Problem description
Starting with the line that contains "(314, 287) = (449, 245): none", reproduce each line through the end of the listing below, with no other output.

Material for the task

________

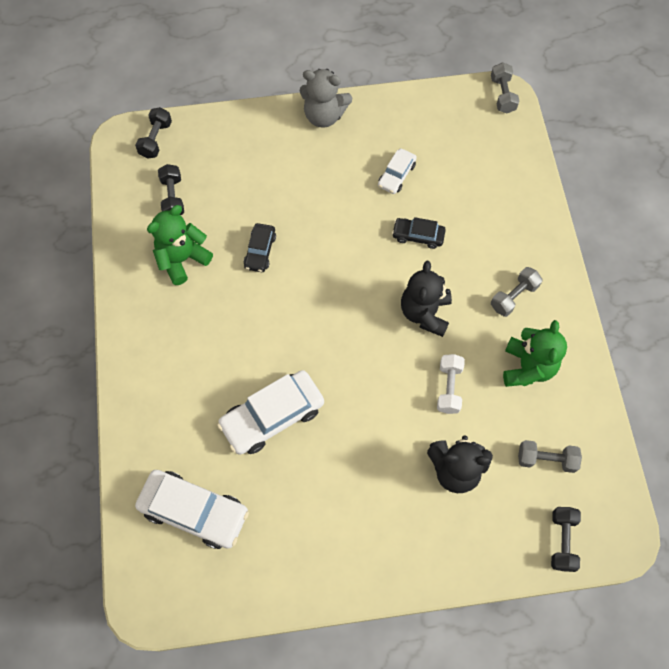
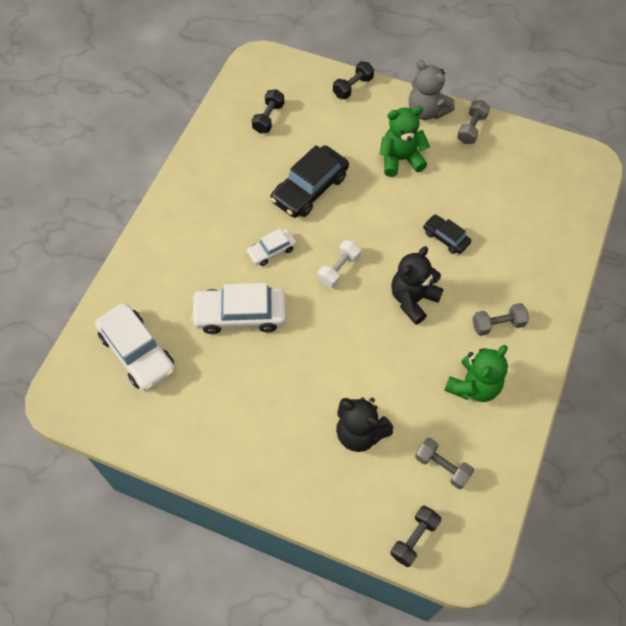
camera: 30 degrees right, 5 degrees down
(156, 139) = (282, 71): black dumbbell -> black dumbbell (353, 87)
(182, 259) = (246, 166): green teddy bear -> green teddy bear (400, 159)
(260, 251) = (309, 188): black car -> black car, size x1.83
(396, 175) = (458, 183): white car -> white car (271, 250)
(449, 388) = (395, 367): white dumbbell -> white dumbbell (339, 269)
(502, 95) = (591, 161): grey dumbbell -> grey dumbbell (471, 129)

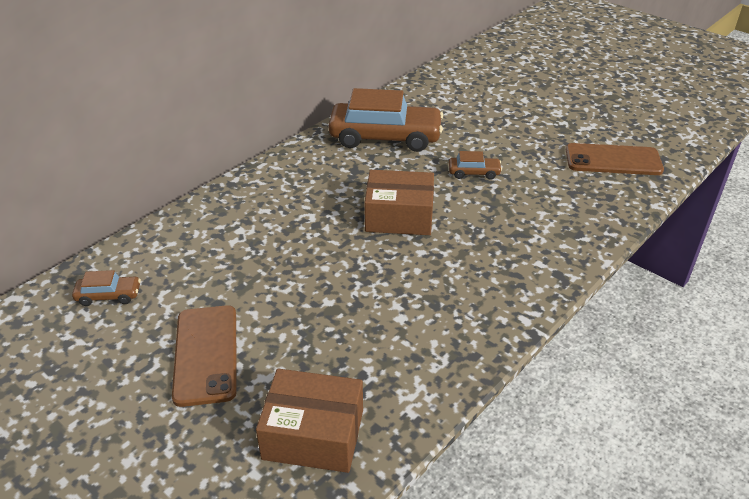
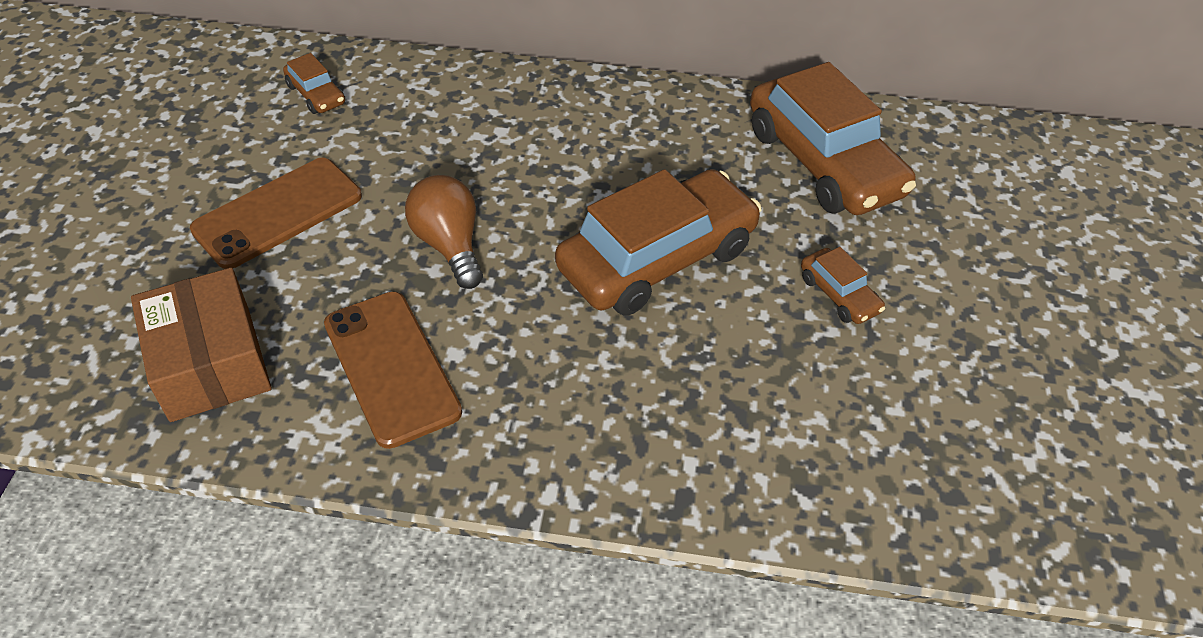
camera: 55 degrees right, 10 degrees up
(314, 287) = (449, 245): none -> brown light bulb
(399, 216) = (657, 259): brown box -> brown car
(613, 160) = (1070, 463): brown phone -> brown phone (391, 367)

________

Exercise solution
(314, 287) = (449, 245): none -> brown light bulb
(399, 216) = (657, 259): brown box -> brown car
(613, 160) = (1070, 463): brown phone -> brown phone (391, 367)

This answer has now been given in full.